Data under study =>
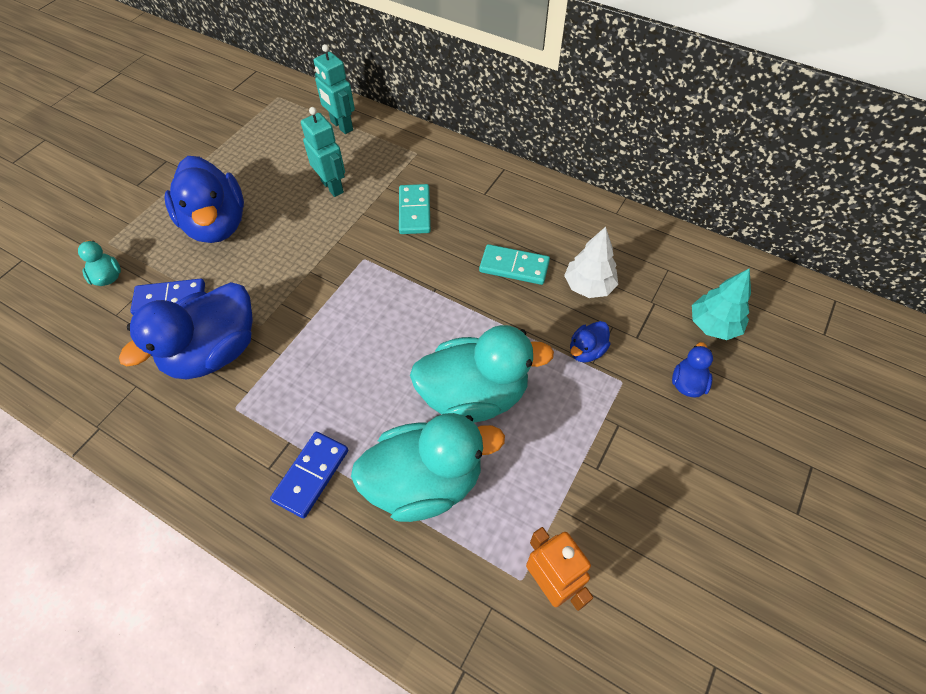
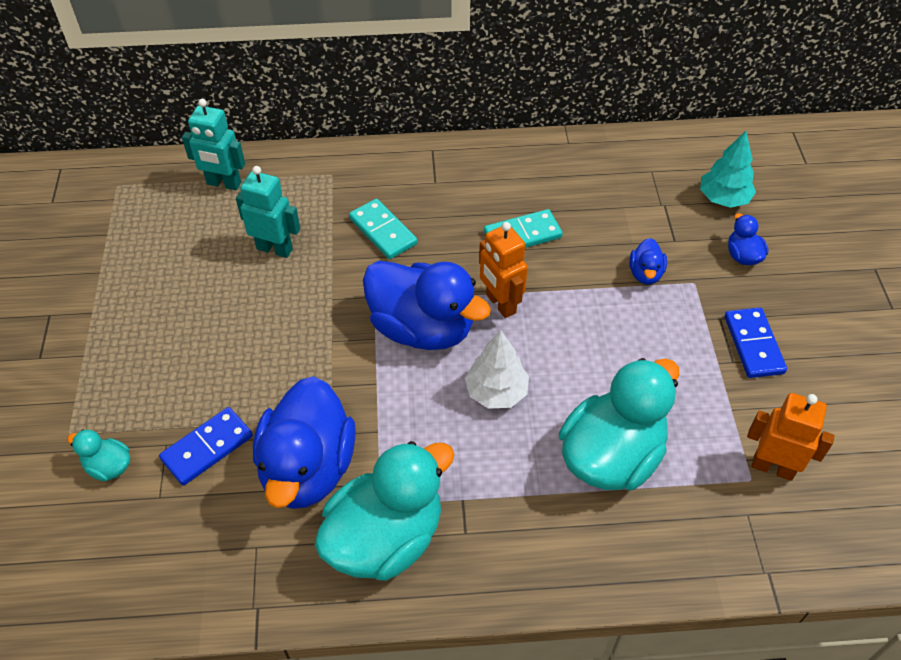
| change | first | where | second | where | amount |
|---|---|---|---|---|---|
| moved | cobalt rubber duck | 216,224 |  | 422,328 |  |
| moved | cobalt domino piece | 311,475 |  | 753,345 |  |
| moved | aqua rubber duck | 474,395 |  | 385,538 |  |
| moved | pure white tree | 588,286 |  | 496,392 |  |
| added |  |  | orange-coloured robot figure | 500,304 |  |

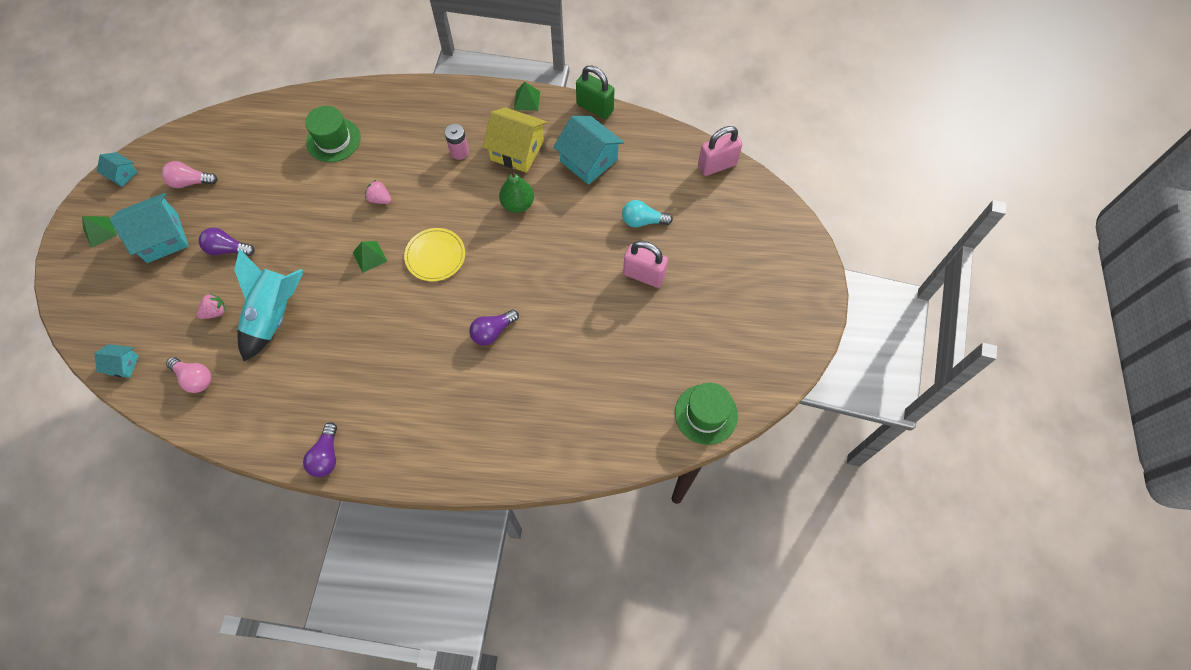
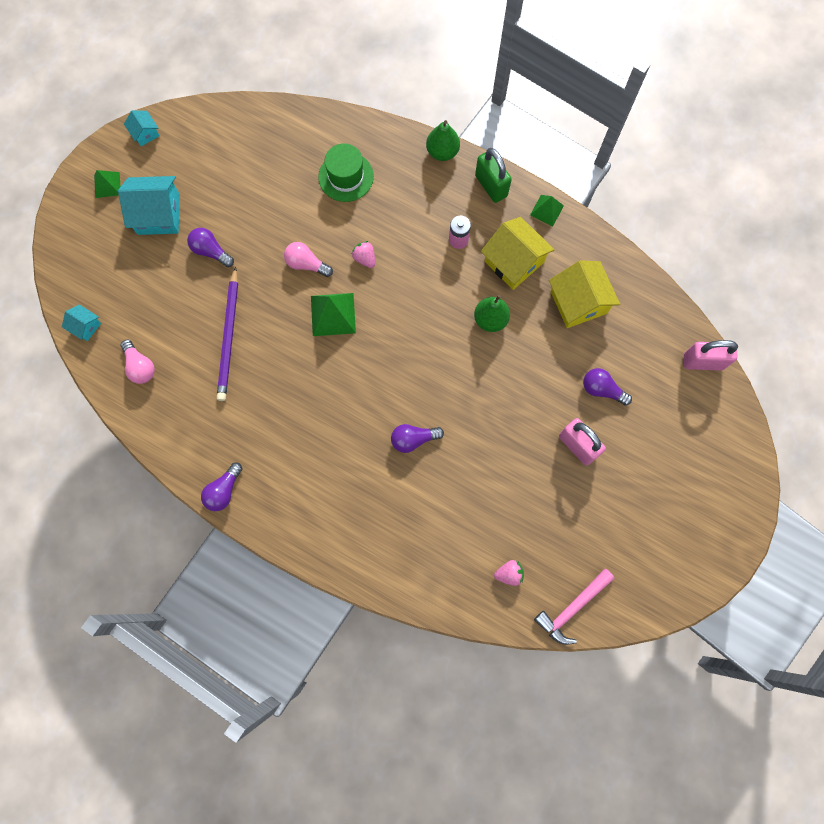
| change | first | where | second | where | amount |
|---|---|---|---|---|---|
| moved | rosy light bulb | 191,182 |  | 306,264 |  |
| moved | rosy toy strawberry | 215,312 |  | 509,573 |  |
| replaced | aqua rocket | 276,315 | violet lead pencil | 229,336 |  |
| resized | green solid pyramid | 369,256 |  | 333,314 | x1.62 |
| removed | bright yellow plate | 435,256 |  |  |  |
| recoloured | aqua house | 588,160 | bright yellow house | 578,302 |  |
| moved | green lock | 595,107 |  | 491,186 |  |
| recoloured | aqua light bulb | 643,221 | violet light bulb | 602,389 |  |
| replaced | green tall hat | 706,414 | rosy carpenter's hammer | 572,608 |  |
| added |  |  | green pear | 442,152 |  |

Brief => What you return must match the entries above exactly, apart from the pictures, which are left out.

Worked solution =>
| change | first | where | second | where | amount |
|---|---|---|---|---|---|
| moved | cobalt rubber duck | 216,224 |  | 422,328 |  |
| moved | cobalt domino piece | 311,475 |  | 753,345 |  |
| moved | aqua rubber duck | 474,395 |  | 385,538 |  |
| moved | pure white tree | 588,286 |  | 496,392 |  |
| added |  |  | orange-coloured robot figure | 500,304 |  |

| change | first | where | second | where | amount |
|---|---|---|---|---|---|
| moved | rosy light bulb | 191,182 |  | 306,264 |  |
| moved | rosy toy strawberry | 215,312 |  | 509,573 |  |
| replaced | aqua rocket | 276,315 | violet lead pencil | 229,336 |  |
| resized | green solid pyramid | 369,256 |  | 333,314 | x1.62 |
| removed | bright yellow plate | 435,256 |  |  |  |
| recoloured | aqua house | 588,160 | bright yellow house | 578,302 |  |
| moved | green lock | 595,107 |  | 491,186 |  |
| recoloured | aqua light bulb | 643,221 | violet light bulb | 602,389 |  |
| replaced | green tall hat | 706,414 | rosy carpenter's hammer | 572,608 |  |
| added |  |  | green pear | 442,152 |  |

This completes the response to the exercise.